> DATA PROVIDED

-------

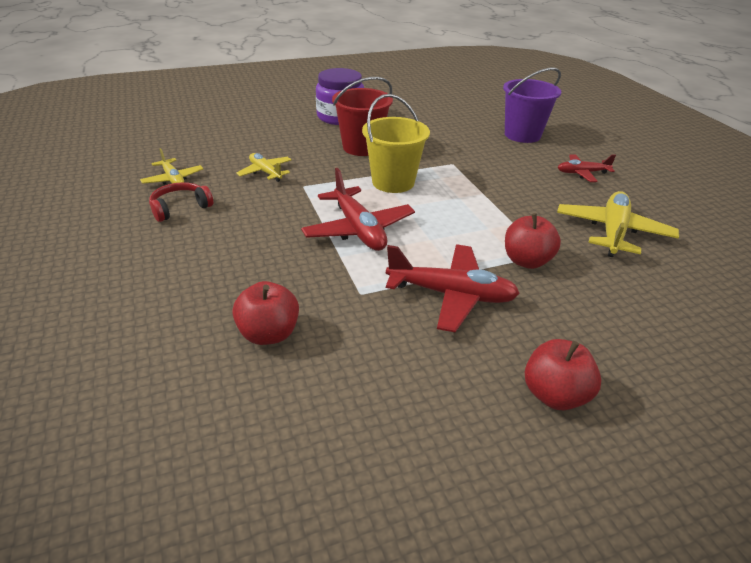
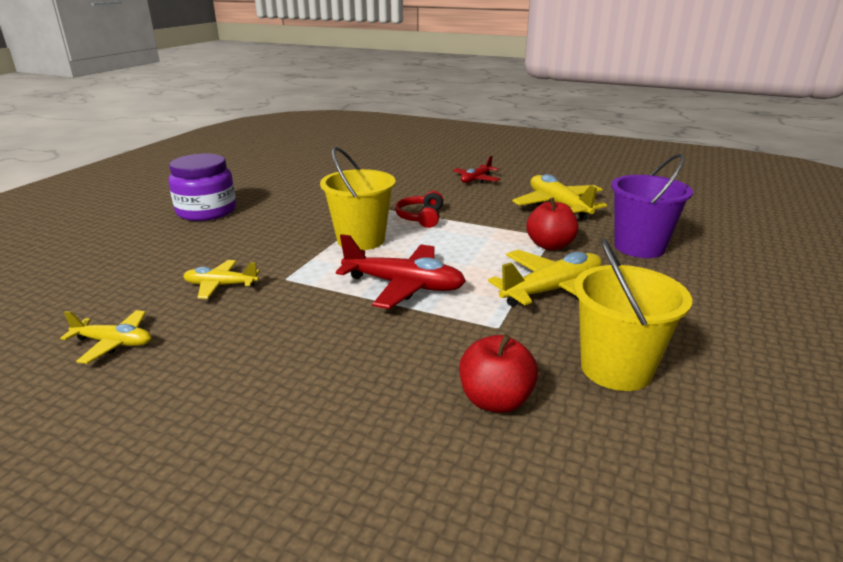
camera: 45 degrees left, 10 degrees down
red headphones [149,182,213,222] -> red headphones moved to [395,191,443,228]
red bucket [332,77,393,156] -> none
red plane [386,245,520,332] -> yellow plane [488,250,602,307]
purple bucket [503,68,561,143] -> purple bucket moved to [611,154,693,258]
red apple [525,339,601,410] -> none
none -> yellow bucket [574,238,692,391]

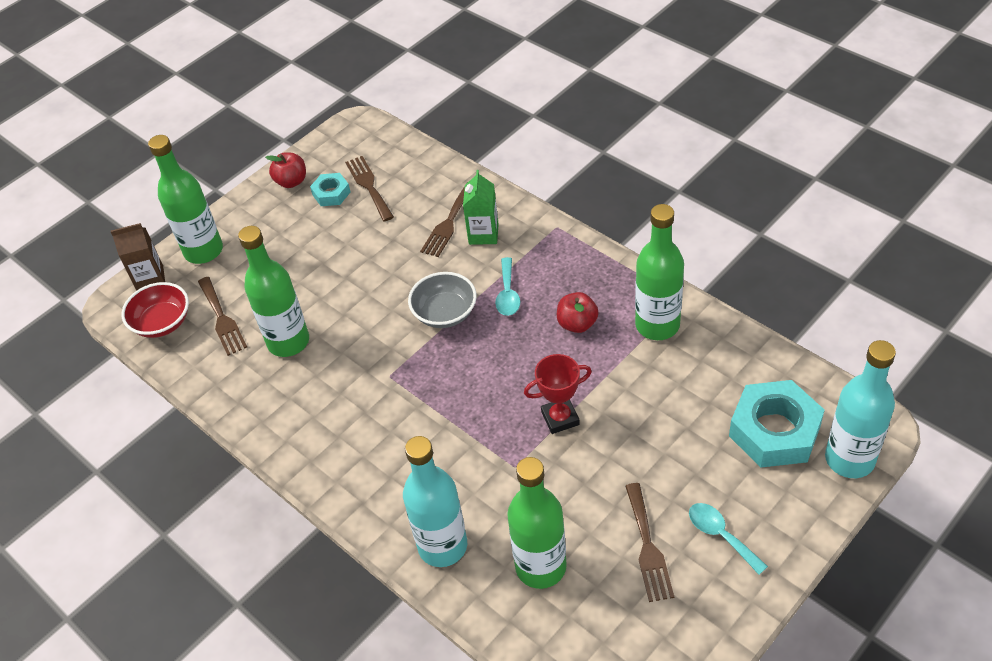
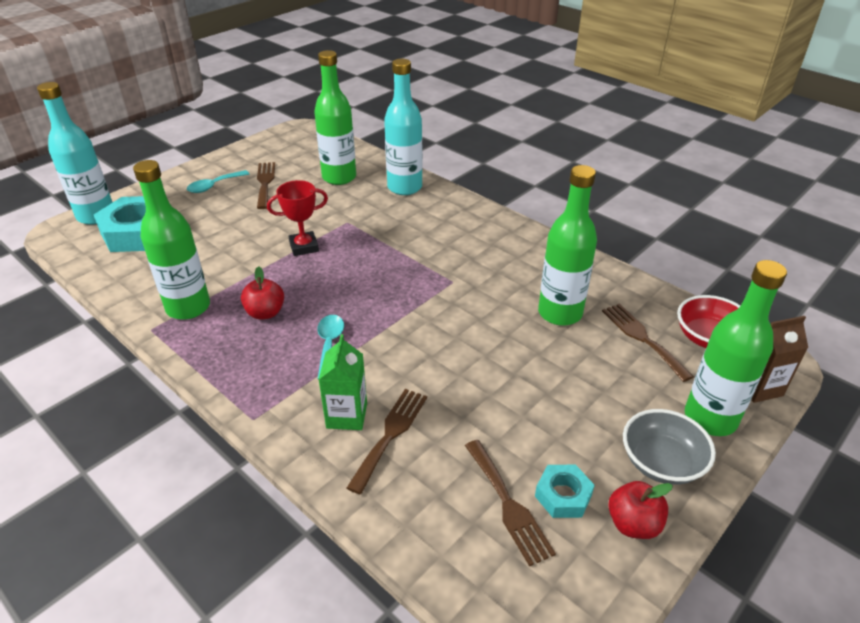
camera: 175 degrees right, 10 degrees down
grey bowl [408,272,477,328] -> grey bowl moved to [623,409,716,485]
turquoise spoon [689,503,768,575] -> turquoise spoon turned 90 degrees clockwise [187,170,249,193]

-------

> TASK DIRECTIONS
Exactly reproduce the lines beginning with the one that contains "grey bowl [408,272,477,328]" and ending with the last line of the material, both included. Leave out everything else.

> YOUR RESPONSE
grey bowl [408,272,477,328] -> grey bowl moved to [623,409,716,485]
turquoise spoon [689,503,768,575] -> turquoise spoon turned 90 degrees clockwise [187,170,249,193]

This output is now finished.